▶ [Scene edit records]
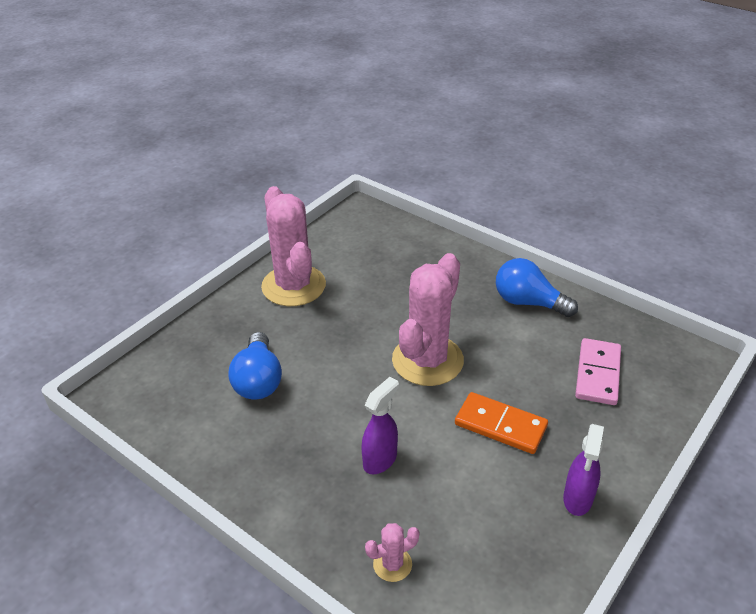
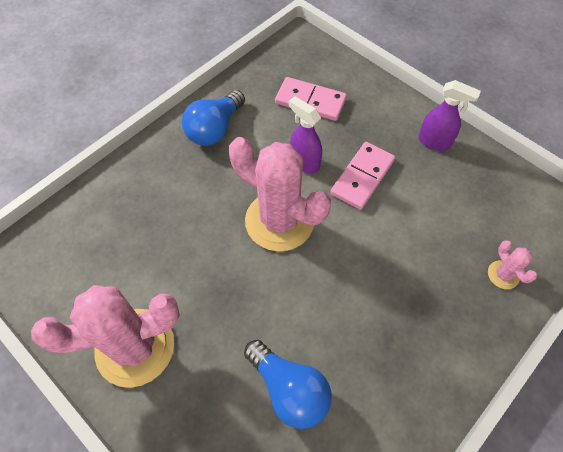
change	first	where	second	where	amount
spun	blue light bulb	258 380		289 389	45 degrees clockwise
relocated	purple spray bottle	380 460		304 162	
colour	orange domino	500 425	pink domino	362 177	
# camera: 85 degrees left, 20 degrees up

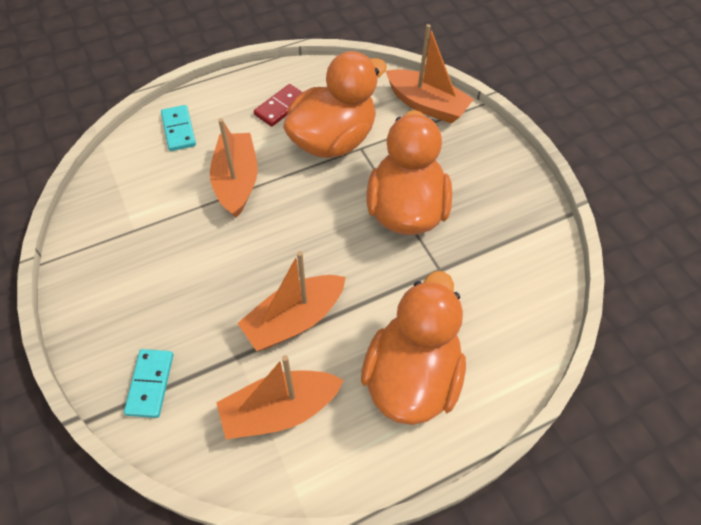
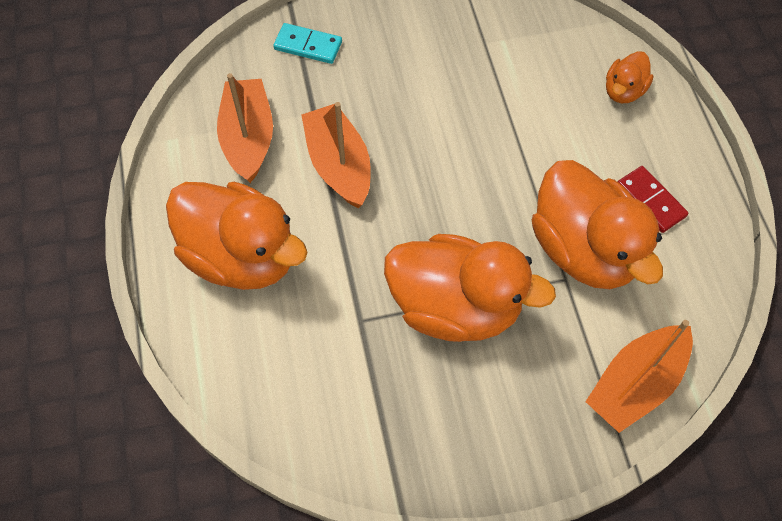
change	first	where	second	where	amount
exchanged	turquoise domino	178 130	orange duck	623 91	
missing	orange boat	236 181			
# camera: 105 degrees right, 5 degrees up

▶ [Exercise aim] Print each record as it appears above, dropping every picture from the copy.

▶ [Solved exercise]
change	first	where	second	where	amount
spun	blue light bulb	258 380		289 389	45 degrees clockwise
relocated	purple spray bottle	380 460		304 162	
colour	orange domino	500 425	pink domino	362 177	
# camera: 85 degrees left, 20 degrees up

change	first	where	second	where	amount
exchanged	turquoise domino	178 130	orange duck	623 91	
missing	orange boat	236 181			
# camera: 105 degrees right, 5 degrees up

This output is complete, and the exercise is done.